— START OF Records supplied —

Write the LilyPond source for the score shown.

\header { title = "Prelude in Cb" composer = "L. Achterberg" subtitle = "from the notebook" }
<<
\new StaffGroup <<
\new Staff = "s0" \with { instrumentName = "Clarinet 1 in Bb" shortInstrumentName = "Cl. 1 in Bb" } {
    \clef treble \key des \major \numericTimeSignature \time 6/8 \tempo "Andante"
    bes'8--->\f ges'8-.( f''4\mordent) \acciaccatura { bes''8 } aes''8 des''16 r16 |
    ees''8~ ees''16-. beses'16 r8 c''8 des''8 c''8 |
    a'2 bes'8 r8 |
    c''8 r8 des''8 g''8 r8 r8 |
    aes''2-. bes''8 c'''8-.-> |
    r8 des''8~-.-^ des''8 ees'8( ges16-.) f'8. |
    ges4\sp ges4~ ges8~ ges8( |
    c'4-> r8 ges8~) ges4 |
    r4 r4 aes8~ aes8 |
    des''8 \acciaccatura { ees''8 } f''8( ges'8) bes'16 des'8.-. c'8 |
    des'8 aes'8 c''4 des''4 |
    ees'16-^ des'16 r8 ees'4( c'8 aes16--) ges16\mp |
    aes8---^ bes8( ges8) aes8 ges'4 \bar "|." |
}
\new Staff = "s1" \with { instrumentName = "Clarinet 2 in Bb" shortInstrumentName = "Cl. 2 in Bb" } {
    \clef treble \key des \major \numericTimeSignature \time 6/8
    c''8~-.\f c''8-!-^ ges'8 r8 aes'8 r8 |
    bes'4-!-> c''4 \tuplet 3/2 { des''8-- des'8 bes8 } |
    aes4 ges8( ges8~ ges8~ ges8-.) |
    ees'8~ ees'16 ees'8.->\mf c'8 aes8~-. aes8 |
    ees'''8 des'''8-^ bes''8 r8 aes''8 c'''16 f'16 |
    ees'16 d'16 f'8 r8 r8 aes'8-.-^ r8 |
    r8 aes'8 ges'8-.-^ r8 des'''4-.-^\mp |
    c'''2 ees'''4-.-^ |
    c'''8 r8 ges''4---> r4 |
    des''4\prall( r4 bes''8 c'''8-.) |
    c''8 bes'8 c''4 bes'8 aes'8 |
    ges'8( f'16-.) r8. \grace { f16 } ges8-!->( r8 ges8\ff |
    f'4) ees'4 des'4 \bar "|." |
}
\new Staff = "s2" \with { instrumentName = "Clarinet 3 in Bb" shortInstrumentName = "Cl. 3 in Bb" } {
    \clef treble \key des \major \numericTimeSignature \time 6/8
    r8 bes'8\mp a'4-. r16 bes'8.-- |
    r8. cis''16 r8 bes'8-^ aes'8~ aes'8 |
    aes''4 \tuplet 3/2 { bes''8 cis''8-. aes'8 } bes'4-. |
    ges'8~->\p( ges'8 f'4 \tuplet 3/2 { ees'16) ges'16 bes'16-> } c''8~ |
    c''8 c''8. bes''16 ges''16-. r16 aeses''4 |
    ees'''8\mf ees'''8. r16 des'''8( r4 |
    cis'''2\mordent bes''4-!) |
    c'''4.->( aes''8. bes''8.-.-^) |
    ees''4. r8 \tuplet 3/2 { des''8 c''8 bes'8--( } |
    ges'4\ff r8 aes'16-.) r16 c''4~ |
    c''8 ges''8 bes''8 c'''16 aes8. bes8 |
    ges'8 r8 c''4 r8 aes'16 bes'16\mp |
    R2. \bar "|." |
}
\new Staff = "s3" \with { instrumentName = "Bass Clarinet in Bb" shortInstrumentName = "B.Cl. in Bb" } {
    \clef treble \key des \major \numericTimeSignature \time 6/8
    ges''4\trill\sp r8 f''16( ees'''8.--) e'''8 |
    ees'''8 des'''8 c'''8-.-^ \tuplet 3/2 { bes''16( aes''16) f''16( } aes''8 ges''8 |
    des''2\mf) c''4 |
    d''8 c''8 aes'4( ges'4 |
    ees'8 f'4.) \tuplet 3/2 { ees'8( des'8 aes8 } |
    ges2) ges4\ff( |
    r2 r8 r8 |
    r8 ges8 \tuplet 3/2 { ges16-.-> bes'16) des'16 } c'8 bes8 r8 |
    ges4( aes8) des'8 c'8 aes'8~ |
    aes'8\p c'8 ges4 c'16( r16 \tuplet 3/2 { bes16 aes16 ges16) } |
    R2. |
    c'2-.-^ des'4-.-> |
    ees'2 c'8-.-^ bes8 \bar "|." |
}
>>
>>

— END OF Records supplied —

§ **Written instruction**
Can you pull out every line of the entries above that contains the string "acciaccatura"?

§ **Final result**
    bes'8--->\f ges'8-.( f''4\mordent) \acciaccatura { bes''8 } aes''8 des''16 r16 |
    des''8 \acciaccatura { ees''8 } f''8( ges'8) bes'16 des'8.-. c'8 |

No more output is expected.